Exercise material —
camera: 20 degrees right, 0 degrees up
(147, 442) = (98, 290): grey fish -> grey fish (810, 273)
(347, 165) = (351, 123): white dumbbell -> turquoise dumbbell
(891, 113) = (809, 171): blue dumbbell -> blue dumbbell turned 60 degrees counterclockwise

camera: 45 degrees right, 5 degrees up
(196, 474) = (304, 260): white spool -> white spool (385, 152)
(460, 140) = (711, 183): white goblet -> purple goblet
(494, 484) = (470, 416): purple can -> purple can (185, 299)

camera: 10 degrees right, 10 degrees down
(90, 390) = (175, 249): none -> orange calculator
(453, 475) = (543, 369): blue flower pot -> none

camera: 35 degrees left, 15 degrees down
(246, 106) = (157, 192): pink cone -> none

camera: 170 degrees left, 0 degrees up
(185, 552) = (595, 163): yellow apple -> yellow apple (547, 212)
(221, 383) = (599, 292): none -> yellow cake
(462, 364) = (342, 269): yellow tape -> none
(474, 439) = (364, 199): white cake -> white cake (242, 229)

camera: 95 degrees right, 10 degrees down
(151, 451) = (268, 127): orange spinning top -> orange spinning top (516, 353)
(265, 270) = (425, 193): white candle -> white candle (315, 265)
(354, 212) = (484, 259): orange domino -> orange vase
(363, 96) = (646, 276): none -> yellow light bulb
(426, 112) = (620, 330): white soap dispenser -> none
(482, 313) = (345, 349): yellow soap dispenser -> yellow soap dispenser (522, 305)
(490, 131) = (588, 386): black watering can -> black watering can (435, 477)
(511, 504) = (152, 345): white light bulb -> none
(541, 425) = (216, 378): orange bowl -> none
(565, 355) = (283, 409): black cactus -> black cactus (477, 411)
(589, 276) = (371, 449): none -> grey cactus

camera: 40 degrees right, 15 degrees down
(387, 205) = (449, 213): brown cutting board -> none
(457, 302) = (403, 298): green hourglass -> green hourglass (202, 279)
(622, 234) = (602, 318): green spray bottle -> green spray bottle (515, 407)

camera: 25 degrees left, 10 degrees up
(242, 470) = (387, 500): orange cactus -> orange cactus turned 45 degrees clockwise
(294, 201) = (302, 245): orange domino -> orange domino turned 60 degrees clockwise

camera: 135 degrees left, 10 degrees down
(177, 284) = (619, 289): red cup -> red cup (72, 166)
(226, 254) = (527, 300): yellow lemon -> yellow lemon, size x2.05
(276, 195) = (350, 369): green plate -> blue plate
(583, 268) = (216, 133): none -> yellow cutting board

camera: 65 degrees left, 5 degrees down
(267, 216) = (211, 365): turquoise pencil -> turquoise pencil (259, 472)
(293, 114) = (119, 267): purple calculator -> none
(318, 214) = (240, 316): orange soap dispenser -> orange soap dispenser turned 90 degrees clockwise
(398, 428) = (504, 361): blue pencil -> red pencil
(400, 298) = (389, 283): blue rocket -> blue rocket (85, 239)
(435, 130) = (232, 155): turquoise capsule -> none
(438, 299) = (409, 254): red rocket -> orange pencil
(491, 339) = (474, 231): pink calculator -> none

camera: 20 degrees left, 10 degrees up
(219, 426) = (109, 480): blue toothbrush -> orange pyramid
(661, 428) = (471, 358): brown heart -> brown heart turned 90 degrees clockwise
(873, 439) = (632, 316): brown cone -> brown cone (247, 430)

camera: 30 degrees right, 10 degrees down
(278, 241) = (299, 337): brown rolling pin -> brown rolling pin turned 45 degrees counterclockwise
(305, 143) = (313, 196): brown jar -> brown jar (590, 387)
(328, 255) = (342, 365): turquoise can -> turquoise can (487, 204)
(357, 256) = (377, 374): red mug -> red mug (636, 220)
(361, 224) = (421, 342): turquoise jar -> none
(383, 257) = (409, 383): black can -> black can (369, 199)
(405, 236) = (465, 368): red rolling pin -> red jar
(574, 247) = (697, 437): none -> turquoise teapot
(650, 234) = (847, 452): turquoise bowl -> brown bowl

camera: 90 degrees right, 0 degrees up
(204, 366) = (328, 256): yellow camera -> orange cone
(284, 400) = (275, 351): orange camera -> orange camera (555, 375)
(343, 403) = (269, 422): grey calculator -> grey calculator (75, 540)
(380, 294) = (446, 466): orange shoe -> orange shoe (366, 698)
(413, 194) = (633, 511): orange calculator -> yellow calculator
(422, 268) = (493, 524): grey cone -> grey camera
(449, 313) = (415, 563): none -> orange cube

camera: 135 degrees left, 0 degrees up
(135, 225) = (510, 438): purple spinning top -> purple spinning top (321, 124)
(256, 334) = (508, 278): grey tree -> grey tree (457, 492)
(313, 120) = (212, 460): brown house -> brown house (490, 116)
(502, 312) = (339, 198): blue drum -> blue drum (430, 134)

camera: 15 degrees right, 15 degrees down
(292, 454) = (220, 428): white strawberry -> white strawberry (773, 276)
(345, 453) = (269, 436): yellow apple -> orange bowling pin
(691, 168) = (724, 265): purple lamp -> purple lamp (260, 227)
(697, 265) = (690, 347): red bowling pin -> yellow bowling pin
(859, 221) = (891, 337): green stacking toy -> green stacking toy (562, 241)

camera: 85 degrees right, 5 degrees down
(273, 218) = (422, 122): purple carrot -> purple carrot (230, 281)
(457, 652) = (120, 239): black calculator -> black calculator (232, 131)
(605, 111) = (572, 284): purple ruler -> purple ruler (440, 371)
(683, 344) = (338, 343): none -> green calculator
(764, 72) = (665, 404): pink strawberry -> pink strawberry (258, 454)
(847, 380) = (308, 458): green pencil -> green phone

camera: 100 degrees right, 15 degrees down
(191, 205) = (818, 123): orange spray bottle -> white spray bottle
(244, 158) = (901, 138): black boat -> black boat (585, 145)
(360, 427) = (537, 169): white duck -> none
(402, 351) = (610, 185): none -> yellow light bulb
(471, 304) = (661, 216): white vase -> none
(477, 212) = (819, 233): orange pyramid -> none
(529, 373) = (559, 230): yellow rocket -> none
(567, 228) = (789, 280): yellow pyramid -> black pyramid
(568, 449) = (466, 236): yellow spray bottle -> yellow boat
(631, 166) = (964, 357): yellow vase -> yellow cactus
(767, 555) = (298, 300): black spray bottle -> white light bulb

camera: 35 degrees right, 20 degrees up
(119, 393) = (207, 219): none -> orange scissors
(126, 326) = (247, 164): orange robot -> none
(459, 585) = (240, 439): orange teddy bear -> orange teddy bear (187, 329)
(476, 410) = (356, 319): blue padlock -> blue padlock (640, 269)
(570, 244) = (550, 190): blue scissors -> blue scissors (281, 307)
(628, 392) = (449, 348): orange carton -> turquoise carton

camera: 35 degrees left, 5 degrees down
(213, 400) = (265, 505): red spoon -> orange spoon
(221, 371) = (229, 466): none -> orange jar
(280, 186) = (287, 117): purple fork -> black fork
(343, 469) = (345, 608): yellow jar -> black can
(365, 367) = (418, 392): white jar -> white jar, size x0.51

What you will do —
Every line from the start of the material above through the line that contains "(460, 140) = (711, 183): white" must be written out exactly, with both ends included.

Reply to the exercise —
camera: 20 degrees right, 0 degrees up
(147, 442) = (98, 290): grey fish -> grey fish (810, 273)
(347, 165) = (351, 123): white dumbbell -> turquoise dumbbell
(891, 113) = (809, 171): blue dumbbell -> blue dumbbell turned 60 degrees counterclockwise

camera: 45 degrees right, 5 degrees up
(196, 474) = (304, 260): white spool -> white spool (385, 152)
(460, 140) = (711, 183): white goblet -> purple goblet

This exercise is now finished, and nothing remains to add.